• _DATA EXTRACTS_:
***

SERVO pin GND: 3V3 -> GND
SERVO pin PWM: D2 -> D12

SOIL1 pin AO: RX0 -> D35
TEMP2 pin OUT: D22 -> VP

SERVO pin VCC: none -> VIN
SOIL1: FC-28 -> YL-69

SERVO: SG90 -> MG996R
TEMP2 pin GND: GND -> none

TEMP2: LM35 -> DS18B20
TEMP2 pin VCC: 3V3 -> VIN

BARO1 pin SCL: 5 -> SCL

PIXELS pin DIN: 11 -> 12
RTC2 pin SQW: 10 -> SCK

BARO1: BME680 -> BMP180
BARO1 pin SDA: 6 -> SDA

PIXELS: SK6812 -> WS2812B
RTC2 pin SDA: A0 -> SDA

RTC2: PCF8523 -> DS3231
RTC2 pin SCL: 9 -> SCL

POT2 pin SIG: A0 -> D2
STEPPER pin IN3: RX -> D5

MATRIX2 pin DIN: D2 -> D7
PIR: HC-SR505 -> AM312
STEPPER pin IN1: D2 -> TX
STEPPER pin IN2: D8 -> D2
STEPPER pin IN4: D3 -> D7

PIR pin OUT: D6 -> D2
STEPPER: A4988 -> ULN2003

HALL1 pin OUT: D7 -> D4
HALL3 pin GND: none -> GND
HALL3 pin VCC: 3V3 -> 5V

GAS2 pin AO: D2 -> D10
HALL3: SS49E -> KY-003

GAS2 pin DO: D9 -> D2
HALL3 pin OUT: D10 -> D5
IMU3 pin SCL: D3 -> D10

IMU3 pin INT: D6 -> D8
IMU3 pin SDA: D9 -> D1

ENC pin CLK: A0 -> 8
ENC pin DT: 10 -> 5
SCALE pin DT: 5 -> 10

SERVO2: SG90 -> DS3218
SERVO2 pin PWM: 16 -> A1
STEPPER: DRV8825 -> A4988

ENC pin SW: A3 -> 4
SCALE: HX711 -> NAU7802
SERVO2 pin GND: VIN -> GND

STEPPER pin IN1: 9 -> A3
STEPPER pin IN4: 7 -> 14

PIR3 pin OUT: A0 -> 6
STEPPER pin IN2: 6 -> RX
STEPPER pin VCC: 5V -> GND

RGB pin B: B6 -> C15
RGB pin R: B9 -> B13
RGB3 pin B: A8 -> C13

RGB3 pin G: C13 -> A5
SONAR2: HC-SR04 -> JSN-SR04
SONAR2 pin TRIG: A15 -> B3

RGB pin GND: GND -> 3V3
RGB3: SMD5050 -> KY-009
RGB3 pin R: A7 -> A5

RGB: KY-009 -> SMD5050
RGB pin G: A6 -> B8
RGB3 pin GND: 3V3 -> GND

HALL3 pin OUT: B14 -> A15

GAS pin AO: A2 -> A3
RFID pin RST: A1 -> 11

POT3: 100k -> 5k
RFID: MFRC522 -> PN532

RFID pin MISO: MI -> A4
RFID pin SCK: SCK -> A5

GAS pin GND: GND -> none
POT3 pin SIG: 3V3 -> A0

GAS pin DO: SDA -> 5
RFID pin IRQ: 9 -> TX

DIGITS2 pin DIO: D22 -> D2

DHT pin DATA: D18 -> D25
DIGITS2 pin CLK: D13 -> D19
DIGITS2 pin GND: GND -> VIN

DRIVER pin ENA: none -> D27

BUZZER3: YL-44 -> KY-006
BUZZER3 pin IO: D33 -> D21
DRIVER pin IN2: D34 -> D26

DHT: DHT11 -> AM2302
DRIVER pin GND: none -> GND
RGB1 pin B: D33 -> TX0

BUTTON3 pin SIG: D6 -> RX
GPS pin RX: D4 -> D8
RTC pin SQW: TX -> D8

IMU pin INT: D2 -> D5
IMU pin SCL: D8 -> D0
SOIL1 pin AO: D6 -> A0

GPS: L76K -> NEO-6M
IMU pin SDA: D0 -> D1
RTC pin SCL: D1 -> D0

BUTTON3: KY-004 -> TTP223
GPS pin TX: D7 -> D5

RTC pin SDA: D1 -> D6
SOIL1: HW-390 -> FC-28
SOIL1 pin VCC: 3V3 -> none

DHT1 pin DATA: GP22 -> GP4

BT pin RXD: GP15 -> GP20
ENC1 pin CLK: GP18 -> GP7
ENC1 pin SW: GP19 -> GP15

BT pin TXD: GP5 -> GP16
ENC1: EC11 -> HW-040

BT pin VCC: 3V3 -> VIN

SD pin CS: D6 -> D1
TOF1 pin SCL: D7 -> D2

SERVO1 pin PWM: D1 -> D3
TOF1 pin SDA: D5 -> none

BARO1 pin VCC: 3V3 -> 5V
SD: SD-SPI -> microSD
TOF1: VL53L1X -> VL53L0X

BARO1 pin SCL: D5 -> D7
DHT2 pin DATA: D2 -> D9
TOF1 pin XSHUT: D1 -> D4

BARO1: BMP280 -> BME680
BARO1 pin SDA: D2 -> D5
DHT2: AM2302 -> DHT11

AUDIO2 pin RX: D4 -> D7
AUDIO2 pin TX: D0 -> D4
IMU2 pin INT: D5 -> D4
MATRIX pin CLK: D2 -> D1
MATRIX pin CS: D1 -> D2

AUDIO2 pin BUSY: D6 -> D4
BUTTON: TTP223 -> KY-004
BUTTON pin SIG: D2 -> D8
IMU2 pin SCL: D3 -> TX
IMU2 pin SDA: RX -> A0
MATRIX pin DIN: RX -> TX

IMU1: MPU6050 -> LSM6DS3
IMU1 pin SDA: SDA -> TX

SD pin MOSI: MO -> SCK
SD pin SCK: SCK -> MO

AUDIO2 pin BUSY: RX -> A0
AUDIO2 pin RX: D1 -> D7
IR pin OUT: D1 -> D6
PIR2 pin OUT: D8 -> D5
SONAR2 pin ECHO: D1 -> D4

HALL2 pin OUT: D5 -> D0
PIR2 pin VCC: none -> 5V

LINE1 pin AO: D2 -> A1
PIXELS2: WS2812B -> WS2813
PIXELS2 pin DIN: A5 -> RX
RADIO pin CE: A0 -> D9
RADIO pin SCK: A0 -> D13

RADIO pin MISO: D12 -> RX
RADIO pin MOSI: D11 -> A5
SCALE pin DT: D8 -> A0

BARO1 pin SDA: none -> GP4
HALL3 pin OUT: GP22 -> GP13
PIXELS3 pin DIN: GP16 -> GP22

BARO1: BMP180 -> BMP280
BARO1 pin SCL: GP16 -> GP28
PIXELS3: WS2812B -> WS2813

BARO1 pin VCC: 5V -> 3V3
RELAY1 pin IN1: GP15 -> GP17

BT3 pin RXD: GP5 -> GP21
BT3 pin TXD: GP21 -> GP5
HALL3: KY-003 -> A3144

***

• _WHAT YOU NEED TO DO_: Nothing in the records may be left out; transcribe all of them exactly.

• _SOLUTION BELOW_:
SERVO pin GND: 3V3 -> GND
SERVO pin PWM: D2 -> D12

SOIL1 pin AO: RX0 -> D35
TEMP2 pin OUT: D22 -> VP

SERVO pin VCC: none -> VIN
SOIL1: FC-28 -> YL-69

SERVO: SG90 -> MG996R
TEMP2 pin GND: GND -> none

TEMP2: LM35 -> DS18B20
TEMP2 pin VCC: 3V3 -> VIN

BARO1 pin SCL: 5 -> SCL

PIXELS pin DIN: 11 -> 12
RTC2 pin SQW: 10 -> SCK

BARO1: BME680 -> BMP180
BARO1 pin SDA: 6 -> SDA

PIXELS: SK6812 -> WS2812B
RTC2 pin SDA: A0 -> SDA

RTC2: PCF8523 -> DS3231
RTC2 pin SCL: 9 -> SCL

POT2 pin SIG: A0 -> D2
STEPPER pin IN3: RX -> D5

MATRIX2 pin DIN: D2 -> D7
PIR: HC-SR505 -> AM312
STEPPER pin IN1: D2 -> TX
STEPPER pin IN2: D8 -> D2
STEPPER pin IN4: D3 -> D7

PIR pin OUT: D6 -> D2
STEPPER: A4988 -> ULN2003

HALL1 pin OUT: D7 -> D4
HALL3 pin GND: none -> GND
HALL3 pin VCC: 3V3 -> 5V

GAS2 pin AO: D2 -> D10
HALL3: SS49E -> KY-003

GAS2 pin DO: D9 -> D2
HALL3 pin OUT: D10 -> D5
IMU3 pin SCL: D3 -> D10

IMU3 pin INT: D6 -> D8
IMU3 pin SDA: D9 -> D1

ENC pin CLK: A0 -> 8
ENC pin DT: 10 -> 5
SCALE pin DT: 5 -> 10

SERVO2: SG90 -> DS3218
SERVO2 pin PWM: 16 -> A1
STEPPER: DRV8825 -> A4988

ENC pin SW: A3 -> 4
SCALE: HX711 -> NAU7802
SERVO2 pin GND: VIN -> GND

STEPPER pin IN1: 9 -> A3
STEPPER pin IN4: 7 -> 14

PIR3 pin OUT: A0 -> 6
STEPPER pin IN2: 6 -> RX
STEPPER pin VCC: 5V -> GND

RGB pin B: B6 -> C15
RGB pin R: B9 -> B13
RGB3 pin B: A8 -> C13

RGB3 pin G: C13 -> A5
SONAR2: HC-SR04 -> JSN-SR04
SONAR2 pin TRIG: A15 -> B3

RGB pin GND: GND -> 3V3
RGB3: SMD5050 -> KY-009
RGB3 pin R: A7 -> A5

RGB: KY-009 -> SMD5050
RGB pin G: A6 -> B8
RGB3 pin GND: 3V3 -> GND

HALL3 pin OUT: B14 -> A15

GAS pin AO: A2 -> A3
RFID pin RST: A1 -> 11

POT3: 100k -> 5k
RFID: MFRC522 -> PN532

RFID pin MISO: MI -> A4
RFID pin SCK: SCK -> A5

GAS pin GND: GND -> none
POT3 pin SIG: 3V3 -> A0

GAS pin DO: SDA -> 5
RFID pin IRQ: 9 -> TX

DIGITS2 pin DIO: D22 -> D2

DHT pin DATA: D18 -> D25
DIGITS2 pin CLK: D13 -> D19
DIGITS2 pin GND: GND -> VIN

DRIVER pin ENA: none -> D27

BUZZER3: YL-44 -> KY-006
BUZZER3 pin IO: D33 -> D21
DRIVER pin IN2: D34 -> D26

DHT: DHT11 -> AM2302
DRIVER pin GND: none -> GND
RGB1 pin B: D33 -> TX0

BUTTON3 pin SIG: D6 -> RX
GPS pin RX: D4 -> D8
RTC pin SQW: TX -> D8

IMU pin INT: D2 -> D5
IMU pin SCL: D8 -> D0
SOIL1 pin AO: D6 -> A0

GPS: L76K -> NEO-6M
IMU pin SDA: D0 -> D1
RTC pin SCL: D1 -> D0

BUTTON3: KY-004 -> TTP223
GPS pin TX: D7 -> D5

RTC pin SDA: D1 -> D6
SOIL1: HW-390 -> FC-28
SOIL1 pin VCC: 3V3 -> none

DHT1 pin DATA: GP22 -> GP4

BT pin RXD: GP15 -> GP20
ENC1 pin CLK: GP18 -> GP7
ENC1 pin SW: GP19 -> GP15

BT pin TXD: GP5 -> GP16
ENC1: EC11 -> HW-040

BT pin VCC: 3V3 -> VIN

SD pin CS: D6 -> D1
TOF1 pin SCL: D7 -> D2

SERVO1 pin PWM: D1 -> D3
TOF1 pin SDA: D5 -> none

BARO1 pin VCC: 3V3 -> 5V
SD: SD-SPI -> microSD
TOF1: VL53L1X -> VL53L0X

BARO1 pin SCL: D5 -> D7
DHT2 pin DATA: D2 -> D9
TOF1 pin XSHUT: D1 -> D4

BARO1: BMP280 -> BME680
BARO1 pin SDA: D2 -> D5
DHT2: AM2302 -> DHT11

AUDIO2 pin RX: D4 -> D7
AUDIO2 pin TX: D0 -> D4
IMU2 pin INT: D5 -> D4
MATRIX pin CLK: D2 -> D1
MATRIX pin CS: D1 -> D2

AUDIO2 pin BUSY: D6 -> D4
BUTTON: TTP223 -> KY-004
BUTTON pin SIG: D2 -> D8
IMU2 pin SCL: D3 -> TX
IMU2 pin SDA: RX -> A0
MATRIX pin DIN: RX -> TX

IMU1: MPU6050 -> LSM6DS3
IMU1 pin SDA: SDA -> TX

SD pin MOSI: MO -> SCK
SD pin SCK: SCK -> MO

AUDIO2 pin BUSY: RX -> A0
AUDIO2 pin RX: D1 -> D7
IR pin OUT: D1 -> D6
PIR2 pin OUT: D8 -> D5
SONAR2 pin ECHO: D1 -> D4

HALL2 pin OUT: D5 -> D0
PIR2 pin VCC: none -> 5V

LINE1 pin AO: D2 -> A1
PIXELS2: WS2812B -> WS2813
PIXELS2 pin DIN: A5 -> RX
RADIO pin CE: A0 -> D9
RADIO pin SCK: A0 -> D13

RADIO pin MISO: D12 -> RX
RADIO pin MOSI: D11 -> A5
SCALE pin DT: D8 -> A0

BARO1 pin SDA: none -> GP4
HALL3 pin OUT: GP22 -> GP13
PIXELS3 pin DIN: GP16 -> GP22

BARO1: BMP180 -> BMP280
BARO1 pin SCL: GP16 -> GP28
PIXELS3: WS2812B -> WS2813

BARO1 pin VCC: 5V -> 3V3
RELAY1 pin IN1: GP15 -> GP17

BT3 pin RXD: GP5 -> GP21
BT3 pin TXD: GP21 -> GP5
HALL3: KY-003 -> A3144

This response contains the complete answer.